## TASK PROMPT
Output exactly the lines below, starting with the line that has "(332, 499) = (724, 329): pink" and going on through the line that has "(792, 384) = (685, 162): none -> grey bowl", both included, and no other lines.

## RECORDS FOR THIS EXERCISE
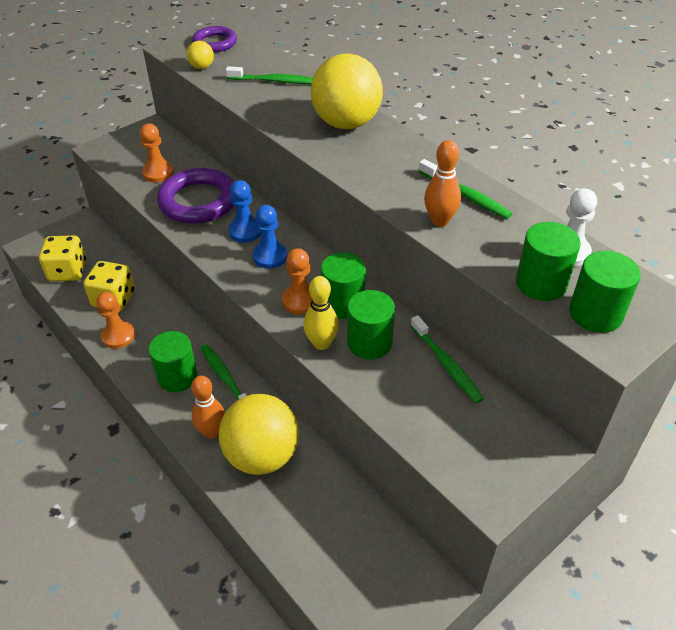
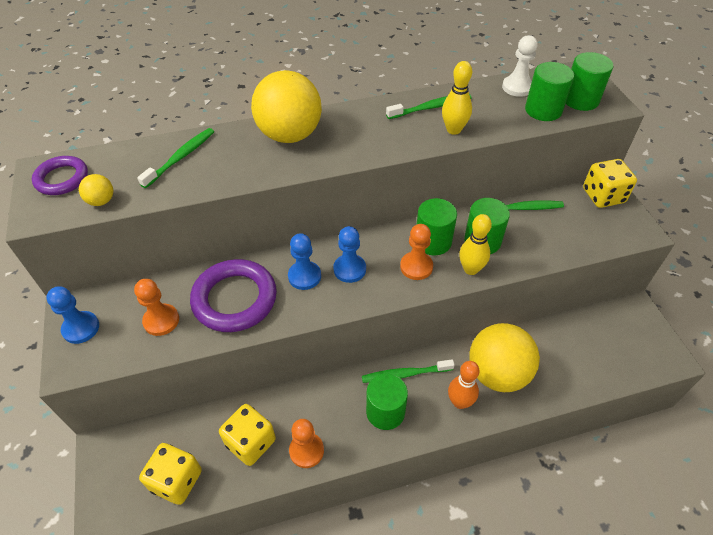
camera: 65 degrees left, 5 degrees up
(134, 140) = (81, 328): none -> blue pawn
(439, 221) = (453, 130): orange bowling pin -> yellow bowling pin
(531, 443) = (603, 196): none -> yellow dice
...
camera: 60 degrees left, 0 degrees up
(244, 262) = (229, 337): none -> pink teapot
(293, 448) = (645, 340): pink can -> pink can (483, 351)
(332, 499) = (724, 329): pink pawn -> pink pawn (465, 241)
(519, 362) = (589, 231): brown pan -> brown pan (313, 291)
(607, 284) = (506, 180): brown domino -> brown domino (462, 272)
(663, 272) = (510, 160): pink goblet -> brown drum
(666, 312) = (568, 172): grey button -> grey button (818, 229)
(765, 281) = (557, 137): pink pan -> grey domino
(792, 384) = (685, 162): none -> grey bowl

## SOLUTION TO THE EXERCISE
(332, 499) = (724, 329): pink pawn -> pink pawn (465, 241)
(519, 362) = (589, 231): brown pan -> brown pan (313, 291)
(607, 284) = (506, 180): brown domino -> brown domino (462, 272)
(663, 272) = (510, 160): pink goblet -> brown drum
(666, 312) = (568, 172): grey button -> grey button (818, 229)
(765, 281) = (557, 137): pink pan -> grey domino
(792, 384) = (685, 162): none -> grey bowl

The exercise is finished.